### Your assignment
Starting at the line that contains "TFT pin DC: A6 -> B9" and ending at the line that contains "TFT pin SDI: B5 -> B9", the lines below are to be given again exactly, with nothing added.

──────── Data section ────────

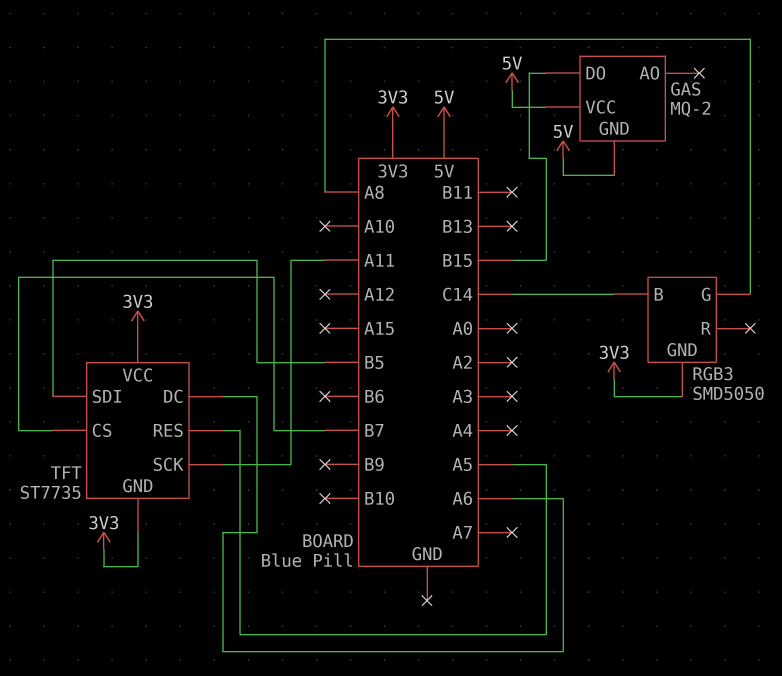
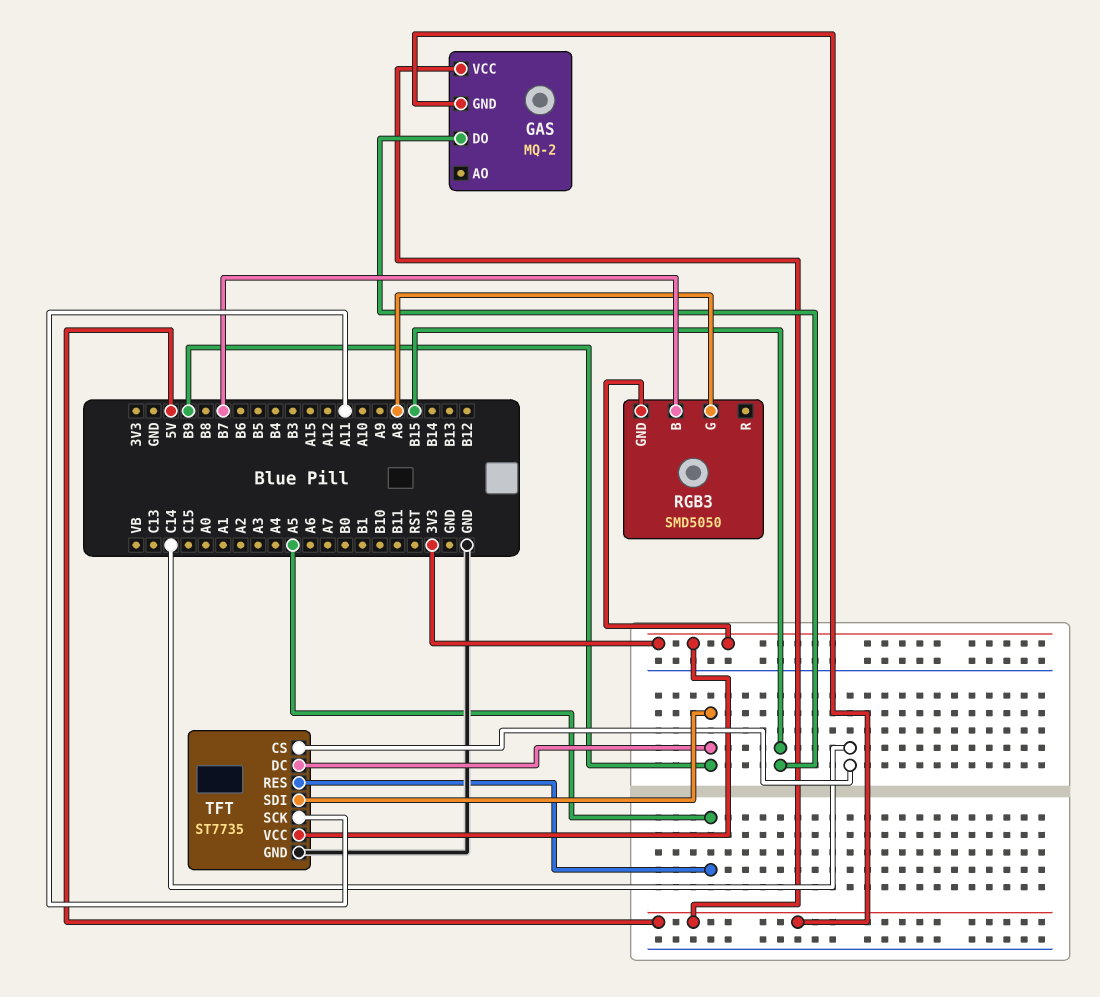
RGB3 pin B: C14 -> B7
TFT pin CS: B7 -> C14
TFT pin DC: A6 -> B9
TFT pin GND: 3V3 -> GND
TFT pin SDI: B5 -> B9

────────
──────── Data section ────────

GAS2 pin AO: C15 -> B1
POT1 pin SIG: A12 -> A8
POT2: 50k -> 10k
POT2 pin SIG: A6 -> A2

────────
──────── Data section ────────

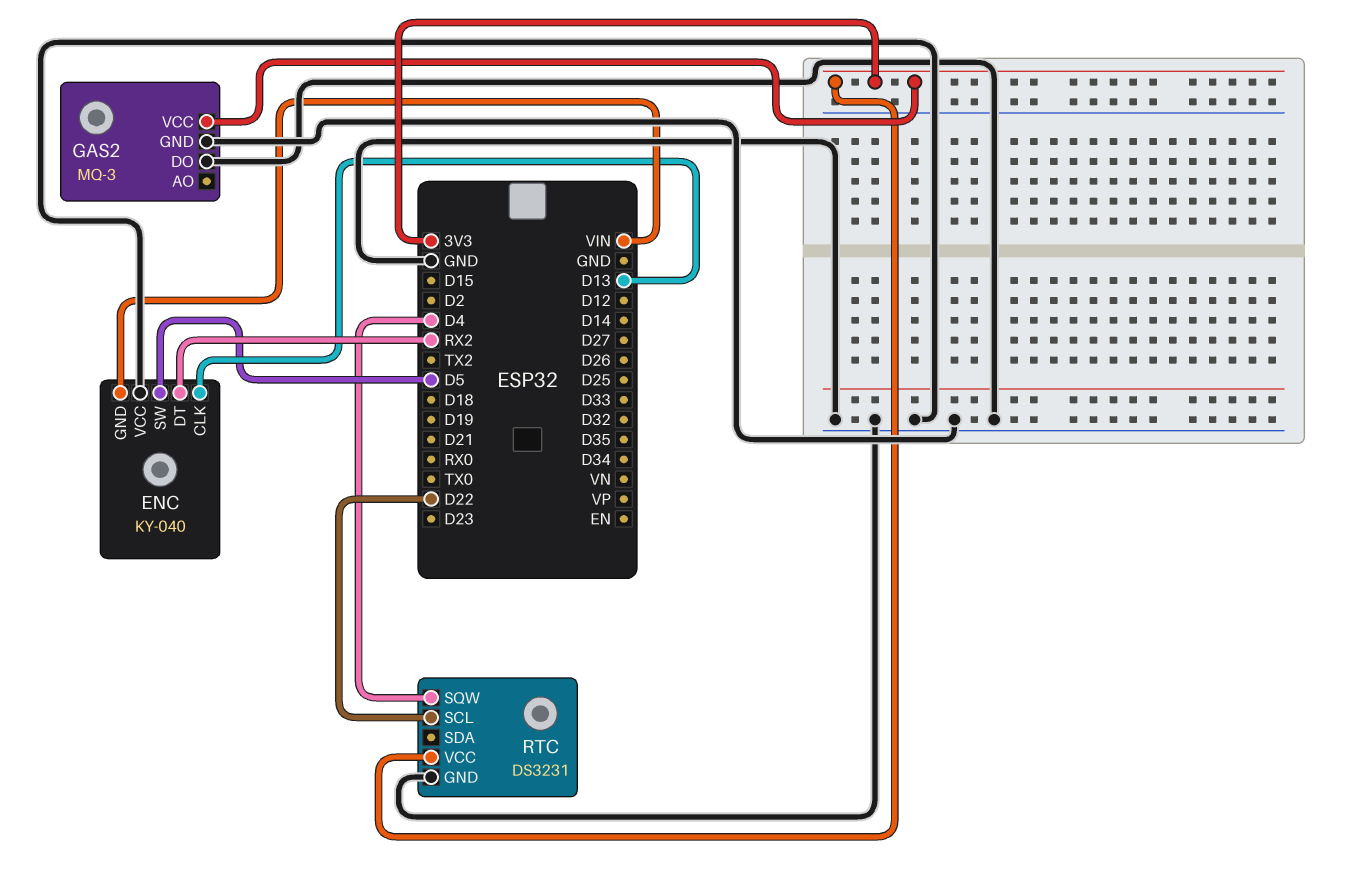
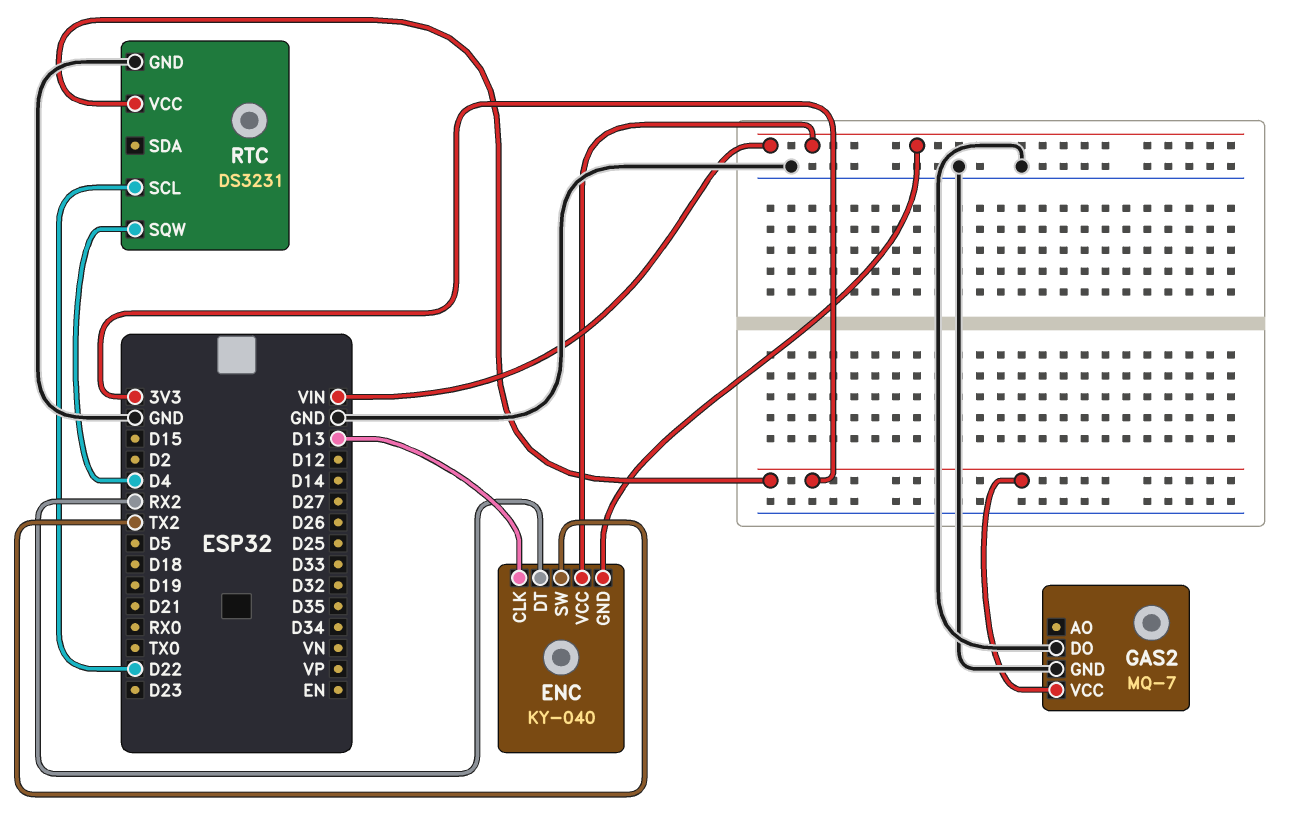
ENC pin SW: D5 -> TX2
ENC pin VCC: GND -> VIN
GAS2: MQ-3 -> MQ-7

────────

### Output
TFT pin DC: A6 -> B9
TFT pin GND: 3V3 -> GND
TFT pin SDI: B5 -> B9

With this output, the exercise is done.